_Exercise directions_
Beginning with the line that holds "(756, 311) = (140, 347): turquoise", copy each line to the end of the records exactly, except the pictures.

▬▬▬▬▬▬▬▬▬▬

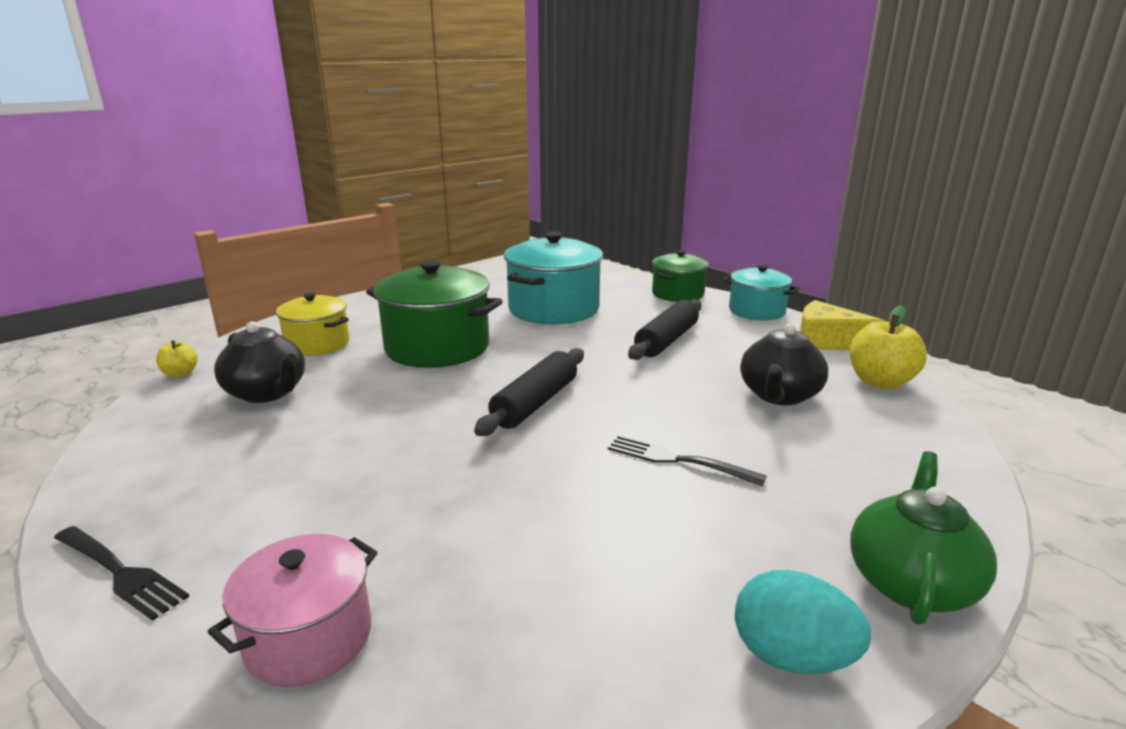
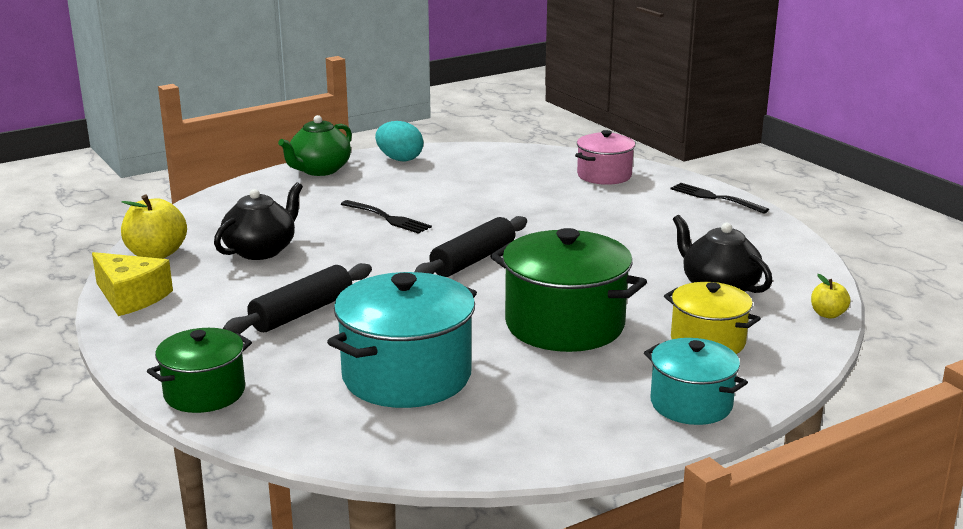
camera: 170 degrees left, 0 degrees up
(756, 311) = (140, 347): turquoise pot -> turquoise pot (691, 404)

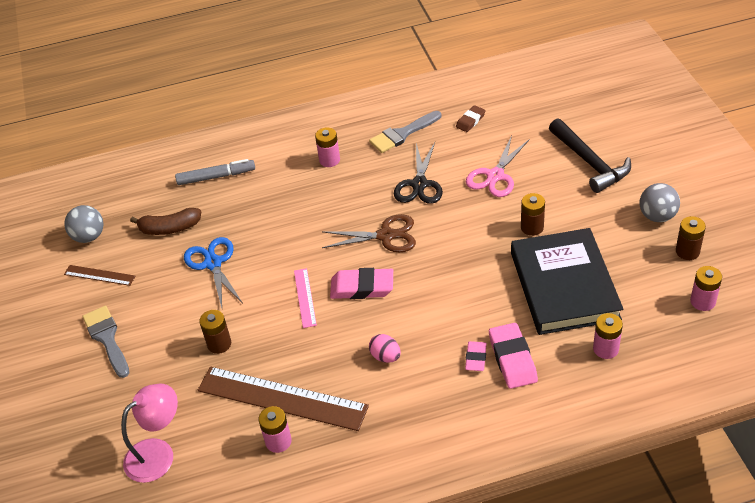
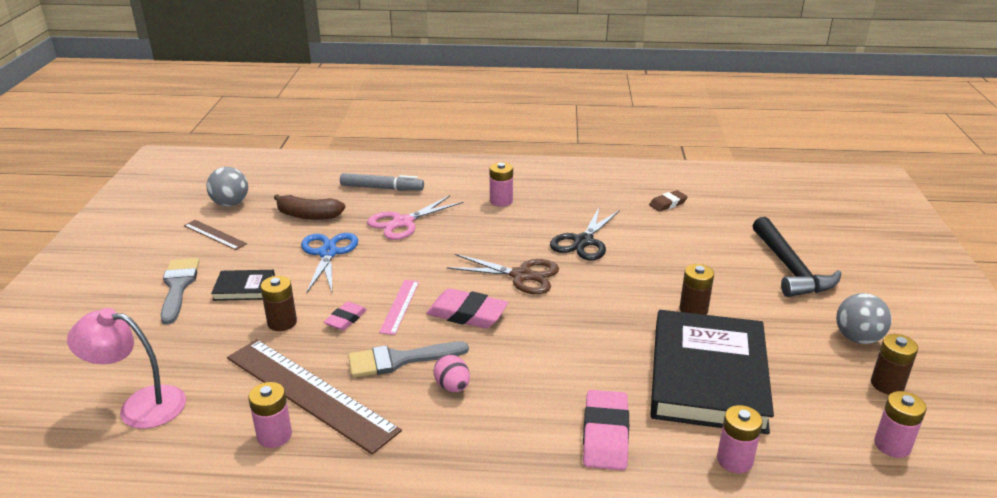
camera: 15 degrees right, 15 degrees down
(158, 453) = (140, 405): pink lamp -> pink lamp turned 150 degrees counterclockwise
(165, 321) = (244, 288): none -> black book
(402, 134) = (588, 198): grey brush -> grey brush (399, 360)
(476, 358) = (559, 420): pink eraser -> pink eraser (346, 319)
(495, 176) = (672, 254): pink scissors -> pink scissors (403, 222)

▬▬▬▬▬▬▬▬▬▬

_Exercise output_
(756, 311) = (140, 347): turquoise pot -> turquoise pot (691, 404)

camera: 15 degrees right, 15 degrees down
(158, 453) = (140, 405): pink lamp -> pink lamp turned 150 degrees counterclockwise
(165, 321) = (244, 288): none -> black book
(402, 134) = (588, 198): grey brush -> grey brush (399, 360)
(476, 358) = (559, 420): pink eraser -> pink eraser (346, 319)
(495, 176) = (672, 254): pink scissors -> pink scissors (403, 222)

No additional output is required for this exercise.